━━━━━ Exercise materials ━━━━━
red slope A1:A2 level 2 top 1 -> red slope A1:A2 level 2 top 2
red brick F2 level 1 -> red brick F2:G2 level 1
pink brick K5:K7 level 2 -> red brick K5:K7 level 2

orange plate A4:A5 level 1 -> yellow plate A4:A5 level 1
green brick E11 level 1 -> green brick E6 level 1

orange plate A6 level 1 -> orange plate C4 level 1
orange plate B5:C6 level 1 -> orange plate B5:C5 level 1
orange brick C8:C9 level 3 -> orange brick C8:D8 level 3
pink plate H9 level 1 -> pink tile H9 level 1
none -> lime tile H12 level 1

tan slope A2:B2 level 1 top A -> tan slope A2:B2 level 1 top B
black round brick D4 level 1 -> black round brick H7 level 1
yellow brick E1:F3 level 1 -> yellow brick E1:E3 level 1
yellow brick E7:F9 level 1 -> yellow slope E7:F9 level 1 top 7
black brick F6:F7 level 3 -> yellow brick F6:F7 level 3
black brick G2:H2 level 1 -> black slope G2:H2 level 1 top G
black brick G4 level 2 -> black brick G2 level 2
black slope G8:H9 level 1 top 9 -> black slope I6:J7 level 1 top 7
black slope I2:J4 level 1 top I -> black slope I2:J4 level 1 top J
━━━━━
━━━━━ Exercise materials ━━━━━
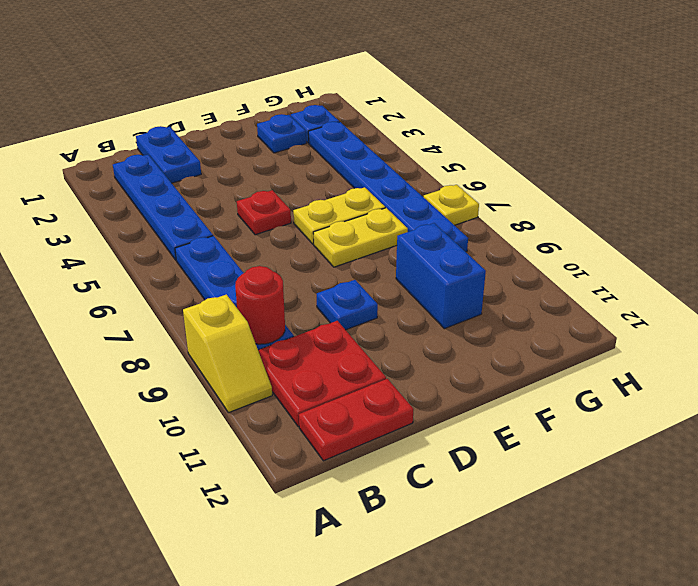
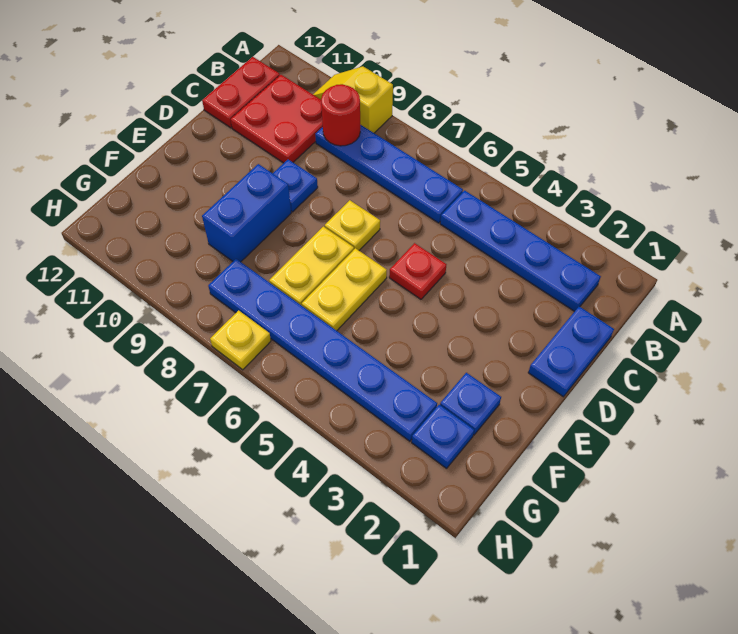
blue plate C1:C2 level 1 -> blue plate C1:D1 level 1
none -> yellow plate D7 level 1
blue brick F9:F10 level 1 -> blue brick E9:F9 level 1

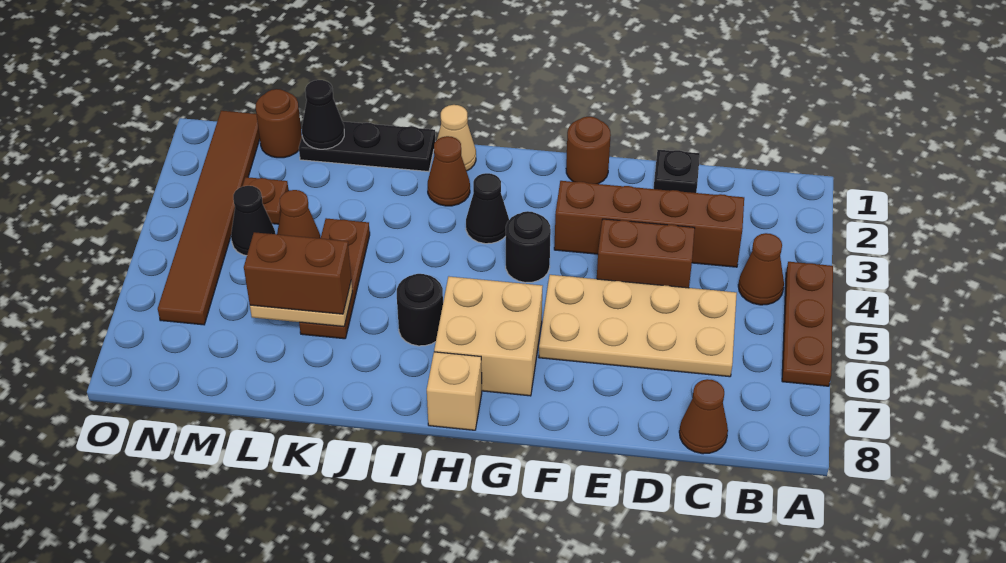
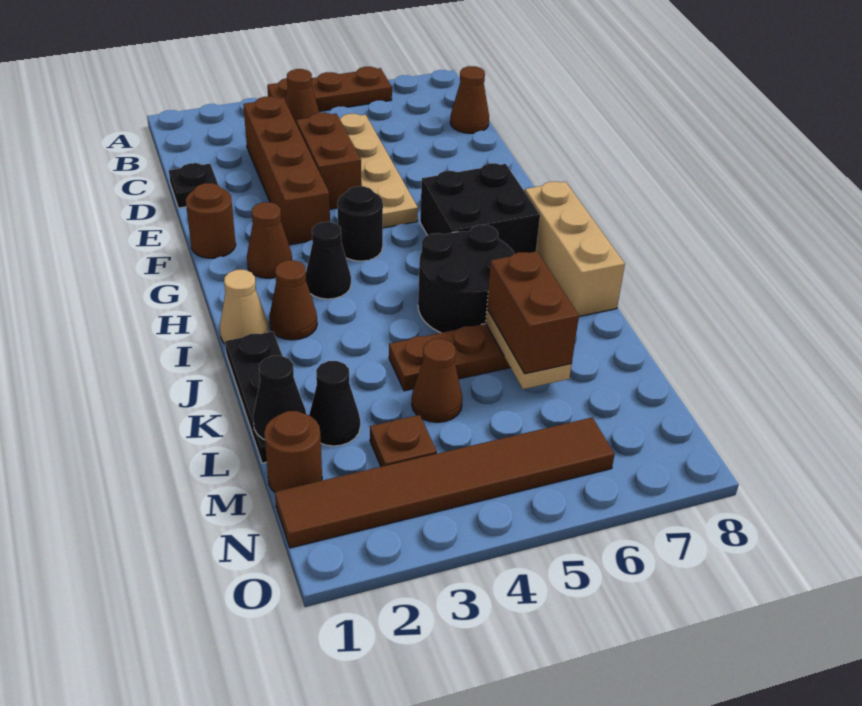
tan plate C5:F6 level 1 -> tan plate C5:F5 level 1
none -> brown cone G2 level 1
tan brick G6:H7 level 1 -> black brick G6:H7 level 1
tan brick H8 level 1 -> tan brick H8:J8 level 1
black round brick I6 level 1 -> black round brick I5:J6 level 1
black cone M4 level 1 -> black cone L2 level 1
━━━━━
━━━━━ Exercise materials ━━━━━
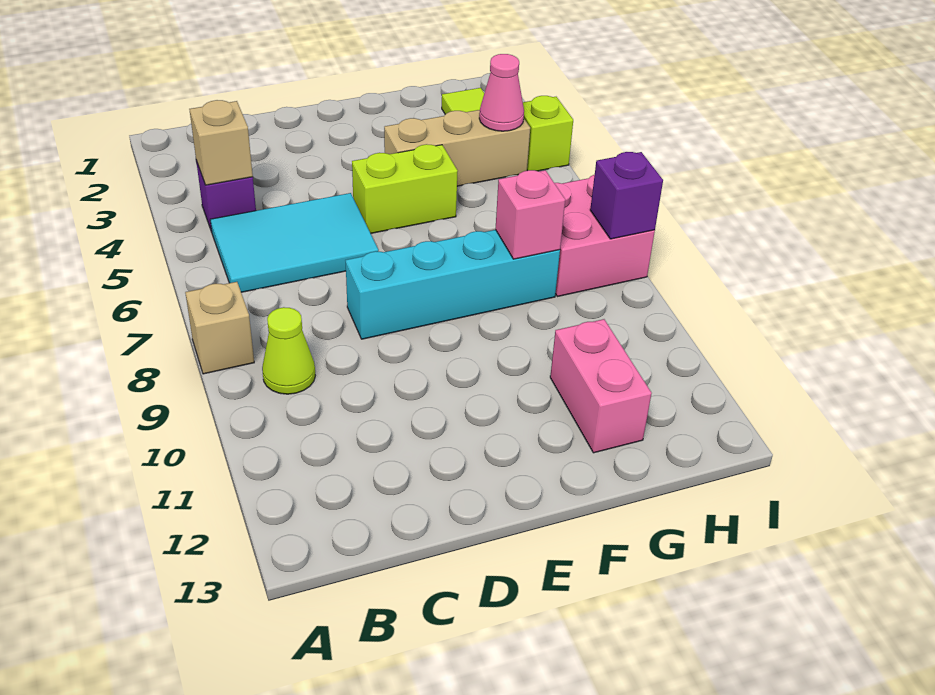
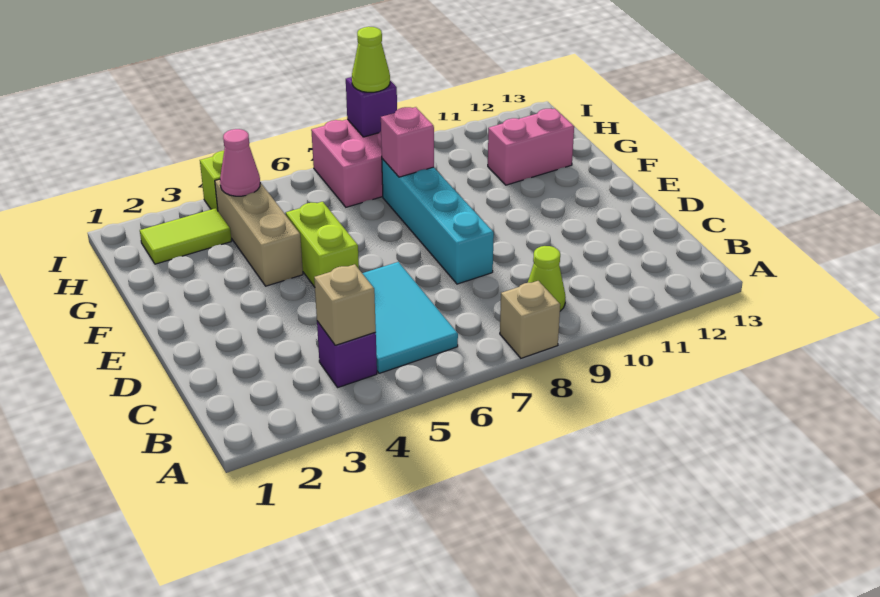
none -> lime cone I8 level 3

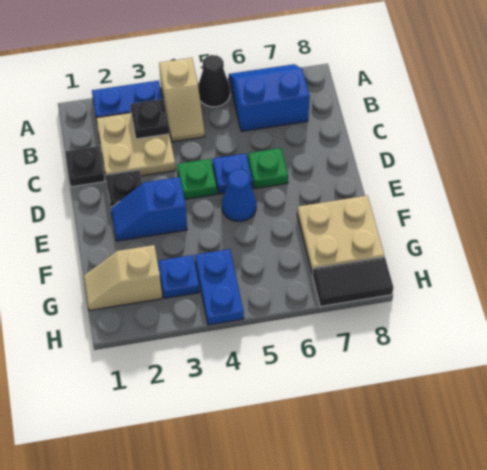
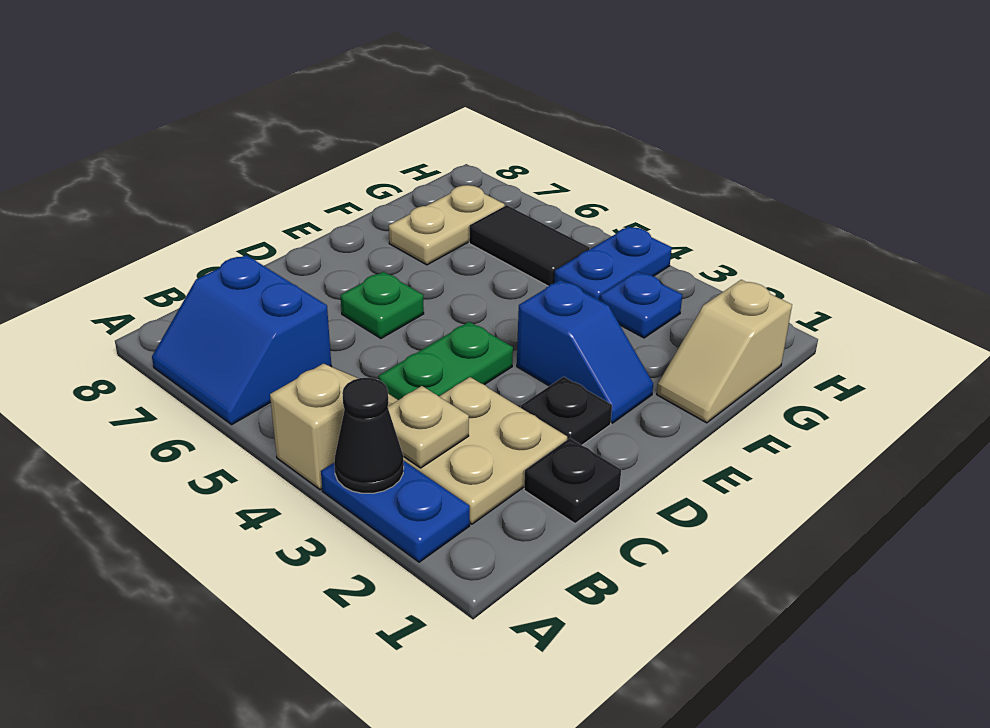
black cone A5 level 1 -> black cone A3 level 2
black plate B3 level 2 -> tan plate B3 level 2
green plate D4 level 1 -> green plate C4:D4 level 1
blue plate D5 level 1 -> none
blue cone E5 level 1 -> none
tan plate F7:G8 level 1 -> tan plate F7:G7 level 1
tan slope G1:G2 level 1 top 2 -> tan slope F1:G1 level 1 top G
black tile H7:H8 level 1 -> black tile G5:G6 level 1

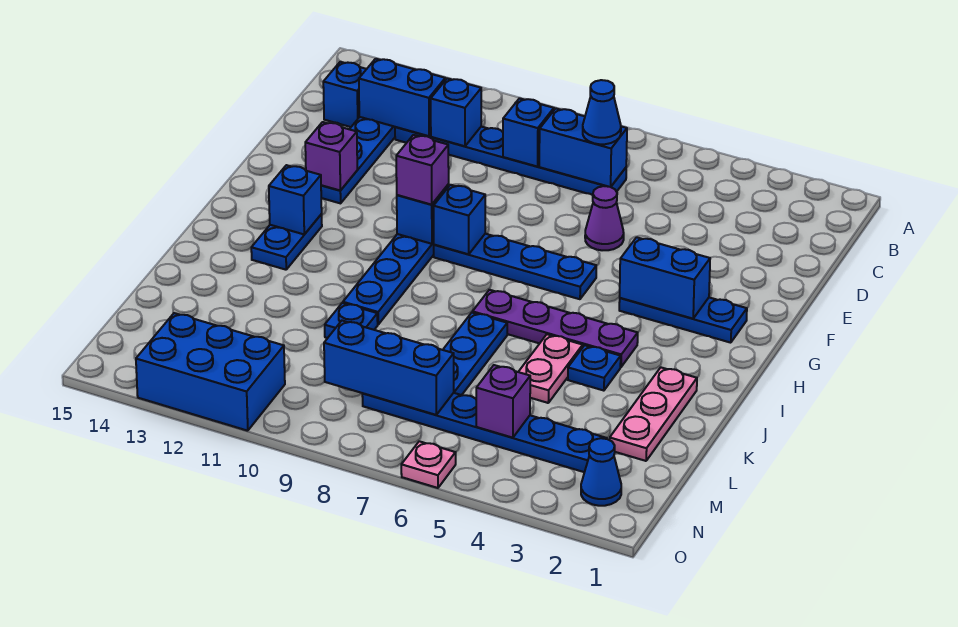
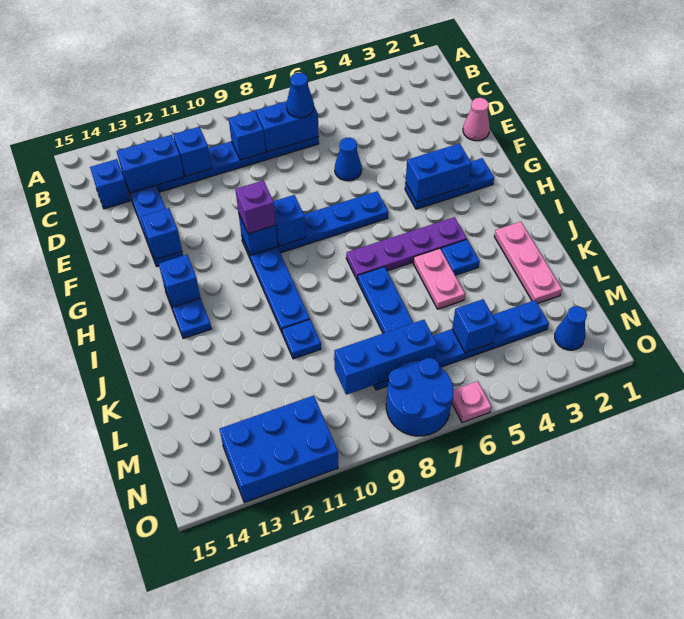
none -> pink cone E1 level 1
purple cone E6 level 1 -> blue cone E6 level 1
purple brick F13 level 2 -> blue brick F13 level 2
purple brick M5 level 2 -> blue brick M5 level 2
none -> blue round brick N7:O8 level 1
━━━━━
Reproduce word for word the material above, starting with the line that has "black brick F6:F7" and stopping after the line that has "black slope I2:J4 level 1 top I".

black brick F6:F7 level 3 -> yellow brick F6:F7 level 3
black brick G2:H2 level 1 -> black slope G2:H2 level 1 top G
black brick G4 level 2 -> black brick G2 level 2
black slope G8:H9 level 1 top 9 -> black slope I6:J7 level 1 top 7
black slope I2:J4 level 1 top I -> black slope I2:J4 level 1 top J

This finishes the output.